→ **Records supplied**
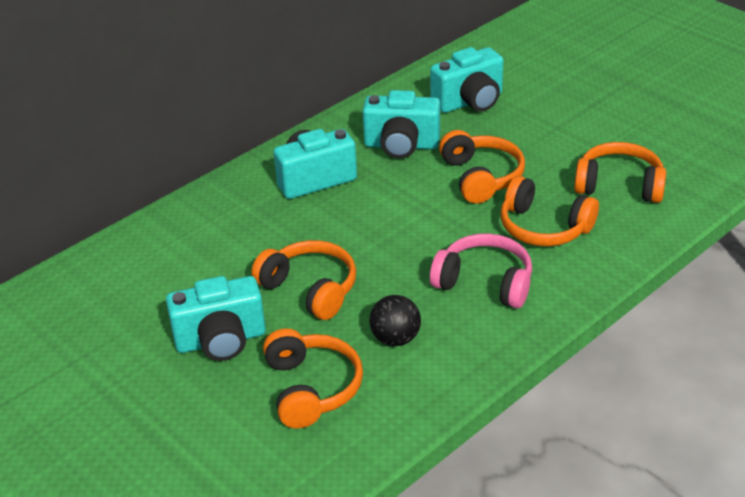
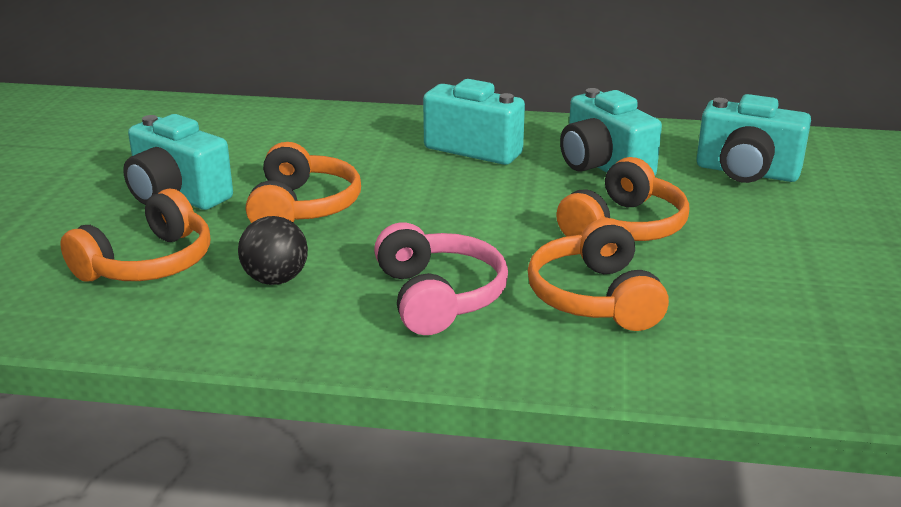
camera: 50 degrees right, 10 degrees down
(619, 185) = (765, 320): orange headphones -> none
==
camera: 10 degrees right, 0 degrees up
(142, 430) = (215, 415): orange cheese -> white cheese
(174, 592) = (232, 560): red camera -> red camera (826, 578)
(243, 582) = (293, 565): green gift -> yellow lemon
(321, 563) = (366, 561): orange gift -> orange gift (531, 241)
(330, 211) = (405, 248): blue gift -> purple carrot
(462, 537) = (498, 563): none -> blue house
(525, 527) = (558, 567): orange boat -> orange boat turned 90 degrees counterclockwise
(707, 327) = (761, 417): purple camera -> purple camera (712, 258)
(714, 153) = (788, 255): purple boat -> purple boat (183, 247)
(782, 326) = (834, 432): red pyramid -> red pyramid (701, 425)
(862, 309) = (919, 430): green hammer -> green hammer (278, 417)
==
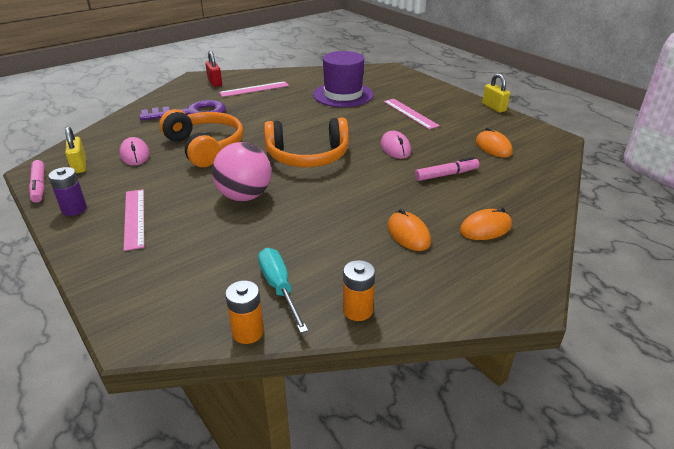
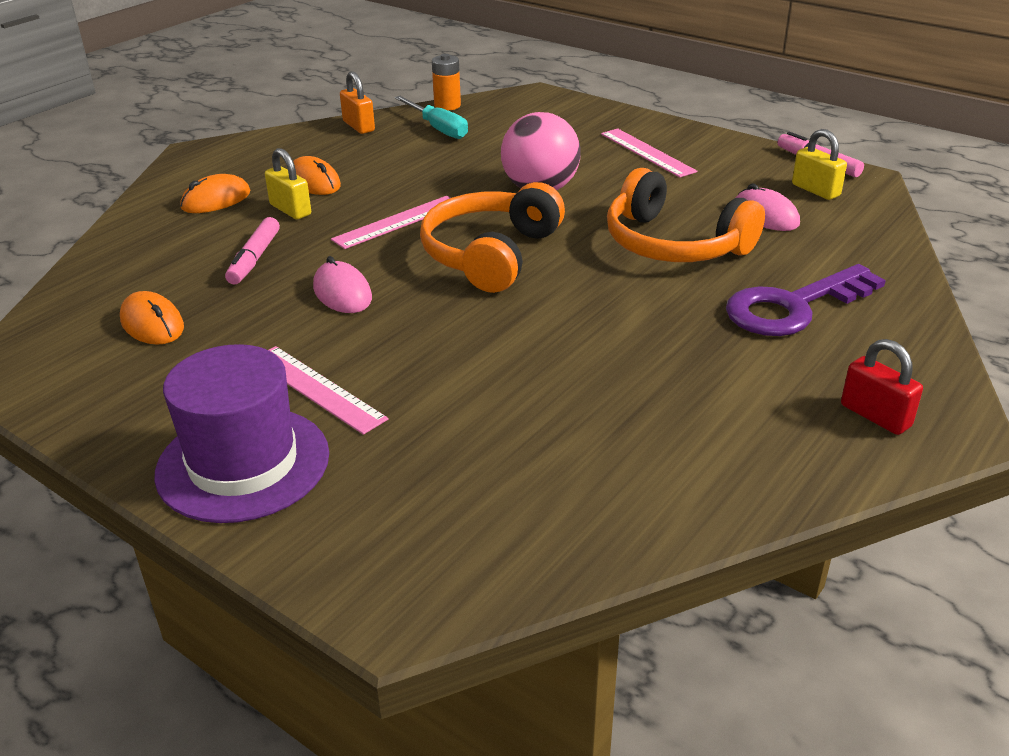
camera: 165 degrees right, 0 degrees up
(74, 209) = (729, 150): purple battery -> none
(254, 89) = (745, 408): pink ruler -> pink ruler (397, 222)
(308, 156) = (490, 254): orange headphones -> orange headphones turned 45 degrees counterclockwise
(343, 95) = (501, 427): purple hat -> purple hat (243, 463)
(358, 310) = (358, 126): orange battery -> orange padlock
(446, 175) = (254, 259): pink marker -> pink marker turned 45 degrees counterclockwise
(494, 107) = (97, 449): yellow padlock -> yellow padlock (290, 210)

→ **Exercise instructions**
From the entries above, restate word for word the lines from the line containing "(525, 527) = (558, 567): orange" to the line containing "(862, 309) = (919, 430): green", both ends included, and nothing more.

→ **Response box**
(525, 527) = (558, 567): orange boat -> orange boat turned 90 degrees counterclockwise
(707, 327) = (761, 417): purple camera -> purple camera (712, 258)
(714, 153) = (788, 255): purple boat -> purple boat (183, 247)
(782, 326) = (834, 432): red pyramid -> red pyramid (701, 425)
(862, 309) = (919, 430): green hammer -> green hammer (278, 417)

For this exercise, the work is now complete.